*Exercise objective*
Make an exact transcription of the data below.

(Stored items)
*** Block opens ***
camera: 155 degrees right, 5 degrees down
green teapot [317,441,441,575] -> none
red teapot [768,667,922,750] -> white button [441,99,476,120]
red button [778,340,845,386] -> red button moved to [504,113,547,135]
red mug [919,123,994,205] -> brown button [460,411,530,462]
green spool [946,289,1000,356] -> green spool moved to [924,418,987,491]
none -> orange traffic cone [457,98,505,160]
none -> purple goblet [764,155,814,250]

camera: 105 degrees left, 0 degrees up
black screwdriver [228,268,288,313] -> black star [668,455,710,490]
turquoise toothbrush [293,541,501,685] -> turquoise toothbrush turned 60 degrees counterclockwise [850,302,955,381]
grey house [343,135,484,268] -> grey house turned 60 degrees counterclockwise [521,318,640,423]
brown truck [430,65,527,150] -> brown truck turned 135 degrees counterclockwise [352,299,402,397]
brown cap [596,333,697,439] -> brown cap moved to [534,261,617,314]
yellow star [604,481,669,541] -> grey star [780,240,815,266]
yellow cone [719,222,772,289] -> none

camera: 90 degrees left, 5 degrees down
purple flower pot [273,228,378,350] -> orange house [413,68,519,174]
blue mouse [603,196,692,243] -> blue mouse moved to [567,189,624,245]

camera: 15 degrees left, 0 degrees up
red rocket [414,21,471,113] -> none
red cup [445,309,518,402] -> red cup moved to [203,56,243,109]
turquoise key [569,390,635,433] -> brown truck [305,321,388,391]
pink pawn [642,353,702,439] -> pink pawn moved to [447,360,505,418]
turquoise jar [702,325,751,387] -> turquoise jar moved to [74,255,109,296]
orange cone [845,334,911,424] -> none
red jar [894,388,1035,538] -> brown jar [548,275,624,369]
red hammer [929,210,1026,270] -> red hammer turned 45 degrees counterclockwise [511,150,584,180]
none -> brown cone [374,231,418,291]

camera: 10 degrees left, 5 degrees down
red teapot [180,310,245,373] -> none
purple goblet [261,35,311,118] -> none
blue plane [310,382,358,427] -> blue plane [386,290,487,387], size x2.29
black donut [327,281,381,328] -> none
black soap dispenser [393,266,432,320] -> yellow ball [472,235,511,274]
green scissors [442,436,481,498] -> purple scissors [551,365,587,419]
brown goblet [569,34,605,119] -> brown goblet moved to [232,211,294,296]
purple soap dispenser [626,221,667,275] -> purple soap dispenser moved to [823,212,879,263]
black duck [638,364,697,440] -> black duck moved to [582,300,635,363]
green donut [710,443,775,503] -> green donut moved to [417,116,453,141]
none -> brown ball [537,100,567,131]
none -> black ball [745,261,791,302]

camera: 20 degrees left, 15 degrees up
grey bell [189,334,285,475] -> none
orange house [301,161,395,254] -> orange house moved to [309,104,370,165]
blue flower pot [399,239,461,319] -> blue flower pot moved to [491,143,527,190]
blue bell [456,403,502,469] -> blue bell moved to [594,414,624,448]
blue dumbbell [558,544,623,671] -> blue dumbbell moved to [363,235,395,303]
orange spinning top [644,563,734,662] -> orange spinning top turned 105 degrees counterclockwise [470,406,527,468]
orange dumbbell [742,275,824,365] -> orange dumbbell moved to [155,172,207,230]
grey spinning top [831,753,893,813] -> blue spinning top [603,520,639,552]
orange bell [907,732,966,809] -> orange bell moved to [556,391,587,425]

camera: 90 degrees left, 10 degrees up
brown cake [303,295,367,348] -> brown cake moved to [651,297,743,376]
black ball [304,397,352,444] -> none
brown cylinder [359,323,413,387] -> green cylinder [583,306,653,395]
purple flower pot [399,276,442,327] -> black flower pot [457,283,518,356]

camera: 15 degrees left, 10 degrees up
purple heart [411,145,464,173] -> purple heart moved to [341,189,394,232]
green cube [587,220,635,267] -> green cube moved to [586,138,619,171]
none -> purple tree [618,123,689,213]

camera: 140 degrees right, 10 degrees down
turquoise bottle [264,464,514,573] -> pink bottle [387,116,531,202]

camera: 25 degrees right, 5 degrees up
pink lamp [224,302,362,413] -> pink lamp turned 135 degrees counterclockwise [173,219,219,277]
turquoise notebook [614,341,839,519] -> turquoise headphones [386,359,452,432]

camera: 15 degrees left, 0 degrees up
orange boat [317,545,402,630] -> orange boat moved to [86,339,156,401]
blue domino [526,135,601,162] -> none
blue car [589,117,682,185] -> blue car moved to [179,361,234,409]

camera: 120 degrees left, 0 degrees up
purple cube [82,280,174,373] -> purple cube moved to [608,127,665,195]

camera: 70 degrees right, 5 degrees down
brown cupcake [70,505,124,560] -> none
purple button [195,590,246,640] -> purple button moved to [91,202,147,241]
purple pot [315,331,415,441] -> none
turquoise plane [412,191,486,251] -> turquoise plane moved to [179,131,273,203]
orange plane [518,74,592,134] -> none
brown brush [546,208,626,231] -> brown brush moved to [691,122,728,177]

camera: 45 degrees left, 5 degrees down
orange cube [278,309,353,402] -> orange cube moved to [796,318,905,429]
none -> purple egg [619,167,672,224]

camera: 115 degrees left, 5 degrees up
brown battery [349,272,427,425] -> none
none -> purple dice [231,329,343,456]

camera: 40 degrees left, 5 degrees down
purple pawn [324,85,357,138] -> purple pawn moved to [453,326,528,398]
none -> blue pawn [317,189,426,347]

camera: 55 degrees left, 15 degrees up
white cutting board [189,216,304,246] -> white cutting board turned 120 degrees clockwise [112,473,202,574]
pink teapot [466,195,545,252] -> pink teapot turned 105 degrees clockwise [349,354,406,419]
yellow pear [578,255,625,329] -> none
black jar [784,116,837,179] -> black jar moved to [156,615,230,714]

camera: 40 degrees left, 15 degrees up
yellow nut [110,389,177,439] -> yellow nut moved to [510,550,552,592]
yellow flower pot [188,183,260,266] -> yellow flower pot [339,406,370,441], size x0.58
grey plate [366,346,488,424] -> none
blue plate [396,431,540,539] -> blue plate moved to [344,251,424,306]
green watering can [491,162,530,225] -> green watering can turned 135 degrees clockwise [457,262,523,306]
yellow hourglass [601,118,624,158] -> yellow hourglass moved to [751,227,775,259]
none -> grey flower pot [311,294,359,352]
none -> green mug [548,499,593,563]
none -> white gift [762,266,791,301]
*** Block closes ***
*Written response*
camera: 155 degrees right, 5 degrees down
green teapot [317,441,441,575] -> none
red teapot [768,667,922,750] -> white button [441,99,476,120]
red button [778,340,845,386] -> red button moved to [504,113,547,135]
red mug [919,123,994,205] -> brown button [460,411,530,462]
green spool [946,289,1000,356] -> green spool moved to [924,418,987,491]
none -> orange traffic cone [457,98,505,160]
none -> purple goblet [764,155,814,250]

camera: 105 degrees left, 0 degrees up
black screwdriver [228,268,288,313] -> black star [668,455,710,490]
turquoise toothbrush [293,541,501,685] -> turquoise toothbrush turned 60 degrees counterclockwise [850,302,955,381]
grey house [343,135,484,268] -> grey house turned 60 degrees counterclockwise [521,318,640,423]
brown truck [430,65,527,150] -> brown truck turned 135 degrees counterclockwise [352,299,402,397]
brown cap [596,333,697,439] -> brown cap moved to [534,261,617,314]
yellow star [604,481,669,541] -> grey star [780,240,815,266]
yellow cone [719,222,772,289] -> none

camera: 90 degrees left, 5 degrees down
purple flower pot [273,228,378,350] -> orange house [413,68,519,174]
blue mouse [603,196,692,243] -> blue mouse moved to [567,189,624,245]

camera: 15 degrees left, 0 degrees up
red rocket [414,21,471,113] -> none
red cup [445,309,518,402] -> red cup moved to [203,56,243,109]
turquoise key [569,390,635,433] -> brown truck [305,321,388,391]
pink pawn [642,353,702,439] -> pink pawn moved to [447,360,505,418]
turquoise jar [702,325,751,387] -> turquoise jar moved to [74,255,109,296]
orange cone [845,334,911,424] -> none
red jar [894,388,1035,538] -> brown jar [548,275,624,369]
red hammer [929,210,1026,270] -> red hammer turned 45 degrees counterclockwise [511,150,584,180]
none -> brown cone [374,231,418,291]

camera: 10 degrees left, 5 degrees down
red teapot [180,310,245,373] -> none
purple goblet [261,35,311,118] -> none
blue plane [310,382,358,427] -> blue plane [386,290,487,387], size x2.29
black donut [327,281,381,328] -> none
black soap dispenser [393,266,432,320] -> yellow ball [472,235,511,274]
green scissors [442,436,481,498] -> purple scissors [551,365,587,419]
brown goblet [569,34,605,119] -> brown goblet moved to [232,211,294,296]
purple soap dispenser [626,221,667,275] -> purple soap dispenser moved to [823,212,879,263]
black duck [638,364,697,440] -> black duck moved to [582,300,635,363]
green donut [710,443,775,503] -> green donut moved to [417,116,453,141]
none -> brown ball [537,100,567,131]
none -> black ball [745,261,791,302]

camera: 20 degrees left, 15 degrees up
grey bell [189,334,285,475] -> none
orange house [301,161,395,254] -> orange house moved to [309,104,370,165]
blue flower pot [399,239,461,319] -> blue flower pot moved to [491,143,527,190]
blue bell [456,403,502,469] -> blue bell moved to [594,414,624,448]
blue dumbbell [558,544,623,671] -> blue dumbbell moved to [363,235,395,303]
orange spinning top [644,563,734,662] -> orange spinning top turned 105 degrees counterclockwise [470,406,527,468]
orange dumbbell [742,275,824,365] -> orange dumbbell moved to [155,172,207,230]
grey spinning top [831,753,893,813] -> blue spinning top [603,520,639,552]
orange bell [907,732,966,809] -> orange bell moved to [556,391,587,425]

camera: 90 degrees left, 10 degrees up
brown cake [303,295,367,348] -> brown cake moved to [651,297,743,376]
black ball [304,397,352,444] -> none
brown cylinder [359,323,413,387] -> green cylinder [583,306,653,395]
purple flower pot [399,276,442,327] -> black flower pot [457,283,518,356]

camera: 15 degrees left, 10 degrees up
purple heart [411,145,464,173] -> purple heart moved to [341,189,394,232]
green cube [587,220,635,267] -> green cube moved to [586,138,619,171]
none -> purple tree [618,123,689,213]

camera: 140 degrees right, 10 degrees down
turquoise bottle [264,464,514,573] -> pink bottle [387,116,531,202]

camera: 25 degrees right, 5 degrees up
pink lamp [224,302,362,413] -> pink lamp turned 135 degrees counterclockwise [173,219,219,277]
turquoise notebook [614,341,839,519] -> turquoise headphones [386,359,452,432]

camera: 15 degrees left, 0 degrees up
orange boat [317,545,402,630] -> orange boat moved to [86,339,156,401]
blue domino [526,135,601,162] -> none
blue car [589,117,682,185] -> blue car moved to [179,361,234,409]

camera: 120 degrees left, 0 degrees up
purple cube [82,280,174,373] -> purple cube moved to [608,127,665,195]

camera: 70 degrees right, 5 degrees down
brown cupcake [70,505,124,560] -> none
purple button [195,590,246,640] -> purple button moved to [91,202,147,241]
purple pot [315,331,415,441] -> none
turquoise plane [412,191,486,251] -> turquoise plane moved to [179,131,273,203]
orange plane [518,74,592,134] -> none
brown brush [546,208,626,231] -> brown brush moved to [691,122,728,177]

camera: 45 degrees left, 5 degrees down
orange cube [278,309,353,402] -> orange cube moved to [796,318,905,429]
none -> purple egg [619,167,672,224]

camera: 115 degrees left, 5 degrees up
brown battery [349,272,427,425] -> none
none -> purple dice [231,329,343,456]

camera: 40 degrees left, 5 degrees down
purple pawn [324,85,357,138] -> purple pawn moved to [453,326,528,398]
none -> blue pawn [317,189,426,347]

camera: 55 degrees left, 15 degrees up
white cutting board [189,216,304,246] -> white cutting board turned 120 degrees clockwise [112,473,202,574]
pink teapot [466,195,545,252] -> pink teapot turned 105 degrees clockwise [349,354,406,419]
yellow pear [578,255,625,329] -> none
black jar [784,116,837,179] -> black jar moved to [156,615,230,714]

camera: 40 degrees left, 15 degrees up
yellow nut [110,389,177,439] -> yellow nut moved to [510,550,552,592]
yellow flower pot [188,183,260,266] -> yellow flower pot [339,406,370,441], size x0.58
grey plate [366,346,488,424] -> none
blue plate [396,431,540,539] -> blue plate moved to [344,251,424,306]
green watering can [491,162,530,225] -> green watering can turned 135 degrees clockwise [457,262,523,306]
yellow hourglass [601,118,624,158] -> yellow hourglass moved to [751,227,775,259]
none -> grey flower pot [311,294,359,352]
none -> green mug [548,499,593,563]
none -> white gift [762,266,791,301]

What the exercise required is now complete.